-- What to do --
Once the line containing "JP6 pin 2: N16 -> 0V" is located, give it again exactly, together with each line that follows it to the end of the entries, and add nothing else.

Records from a data collection:
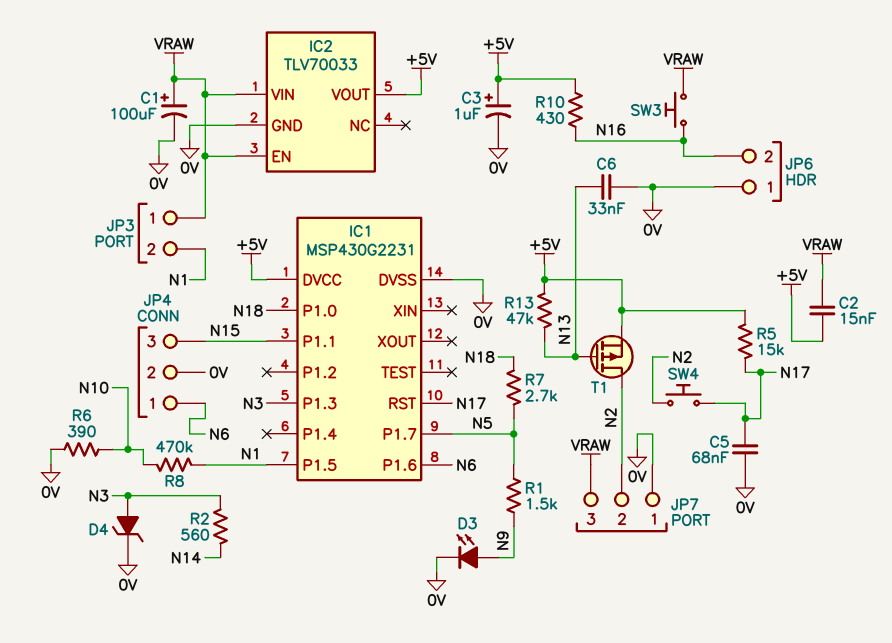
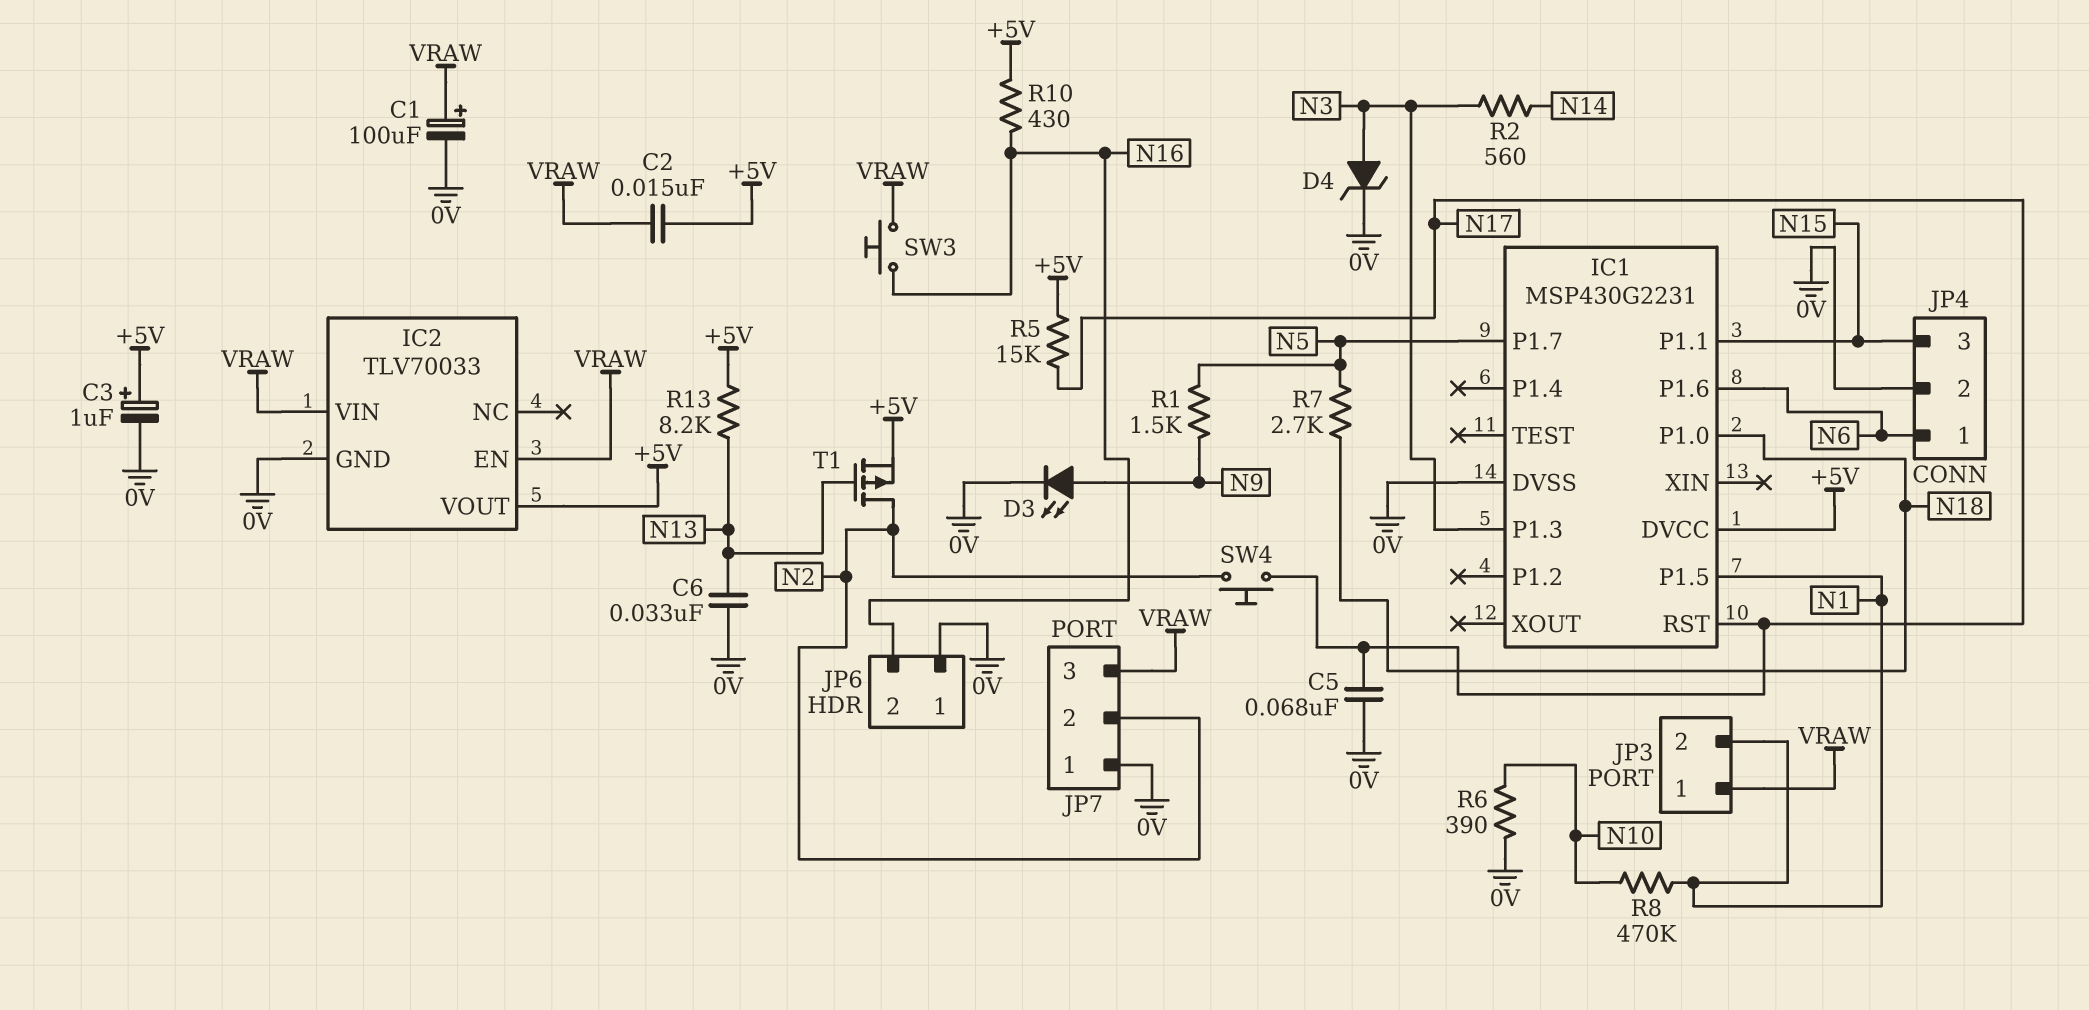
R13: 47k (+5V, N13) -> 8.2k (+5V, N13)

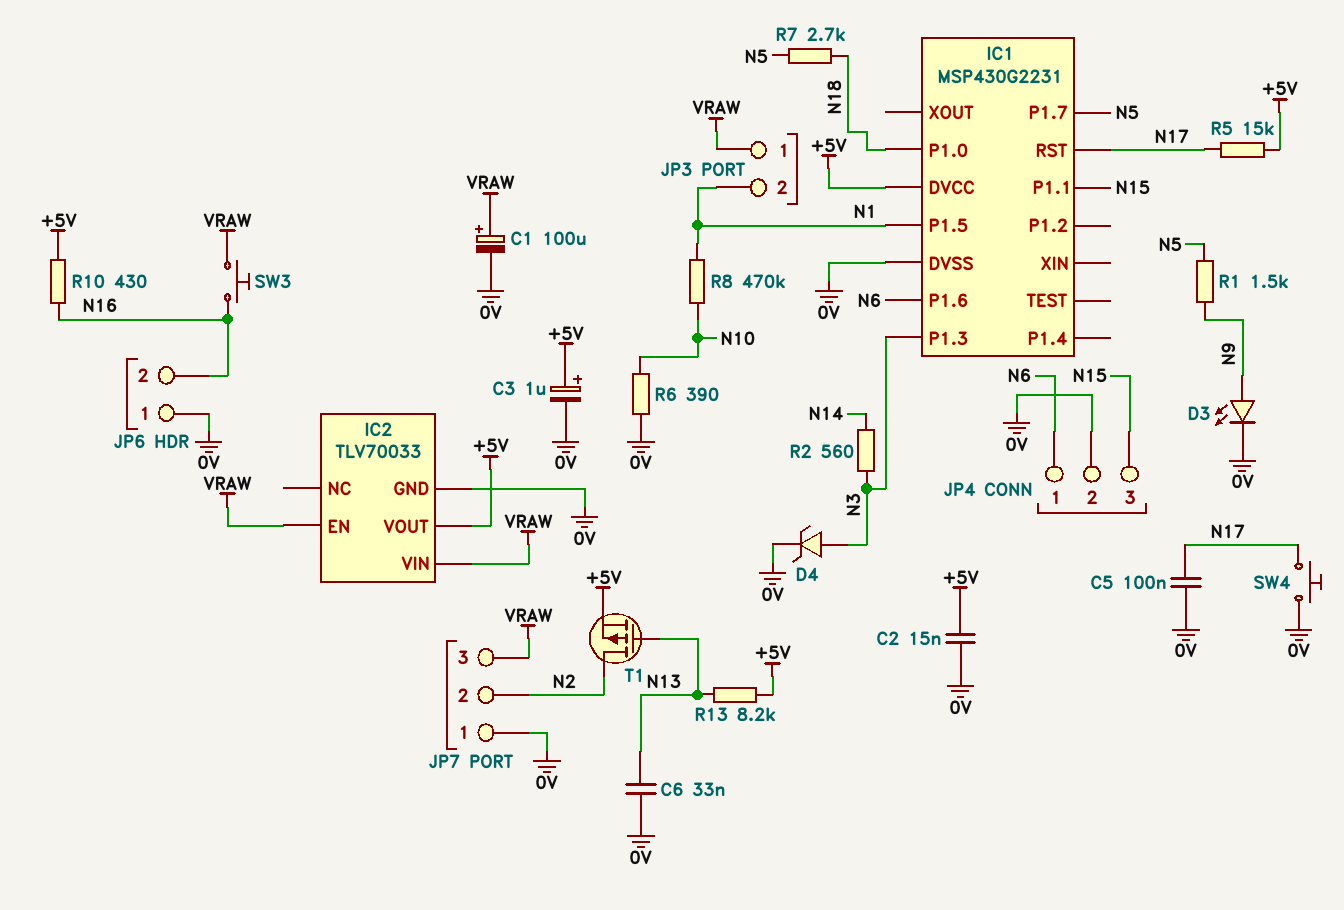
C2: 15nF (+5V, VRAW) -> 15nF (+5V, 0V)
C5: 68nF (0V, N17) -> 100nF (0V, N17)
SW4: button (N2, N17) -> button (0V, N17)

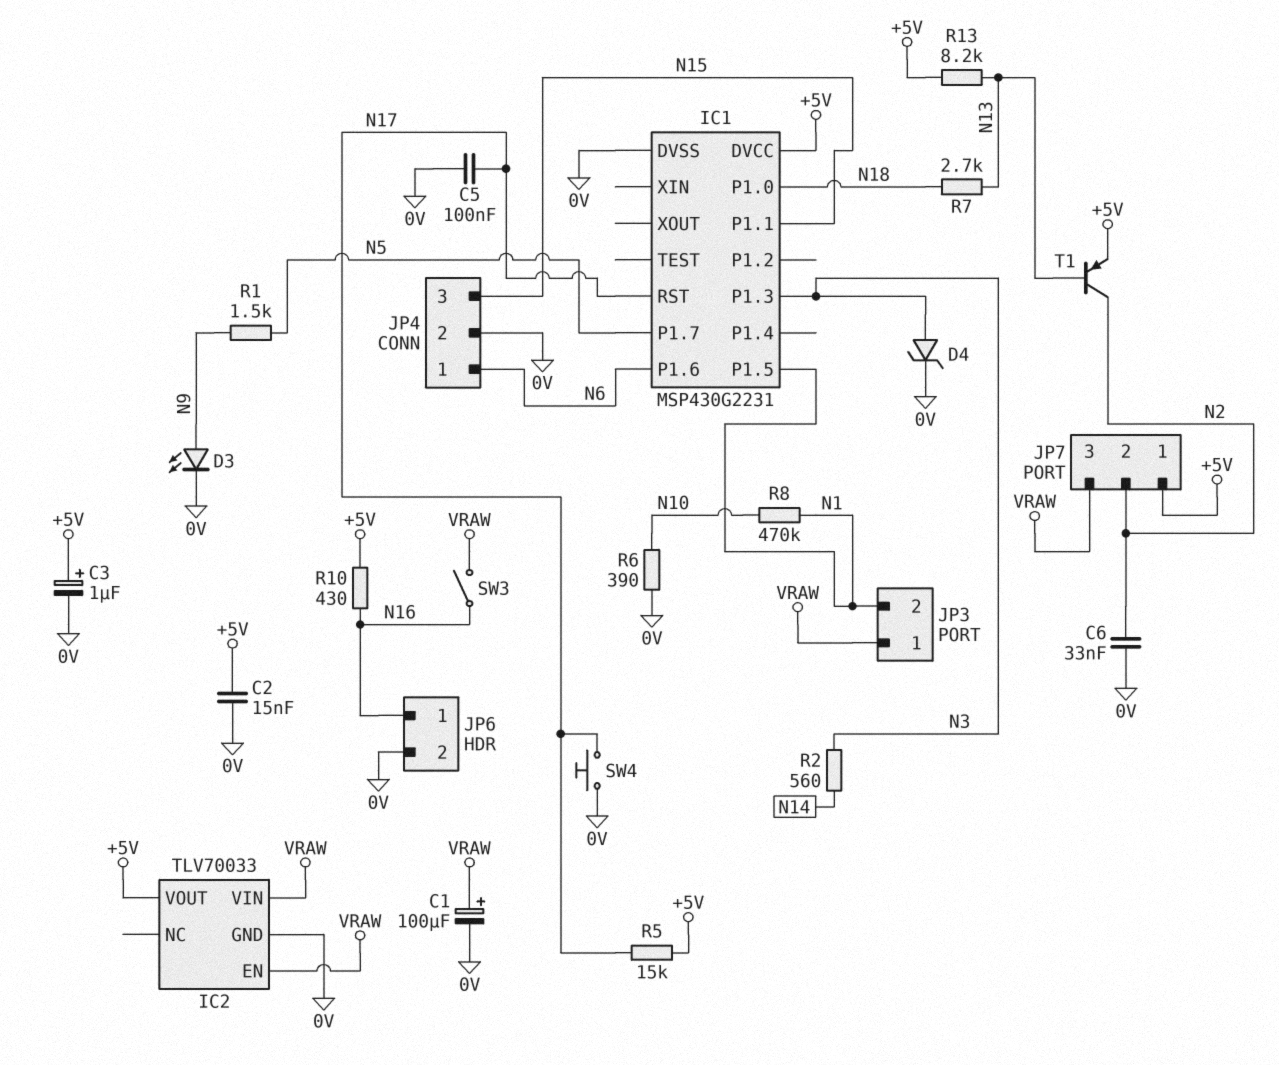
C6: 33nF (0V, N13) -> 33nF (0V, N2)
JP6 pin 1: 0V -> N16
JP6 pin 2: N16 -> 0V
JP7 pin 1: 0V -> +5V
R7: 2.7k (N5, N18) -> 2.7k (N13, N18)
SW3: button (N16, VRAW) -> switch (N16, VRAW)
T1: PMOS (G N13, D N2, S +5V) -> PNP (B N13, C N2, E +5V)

-- Output of the exercise --
JP6 pin 2: N16 -> 0V
JP7 pin 1: 0V -> +5V
R7: 2.7k (N5, N18) -> 2.7k (N13, N18)
SW3: button (N16, VRAW) -> switch (N16, VRAW)
T1: PMOS (G N13, D N2, S +5V) -> PNP (B N13, C N2, E +5V)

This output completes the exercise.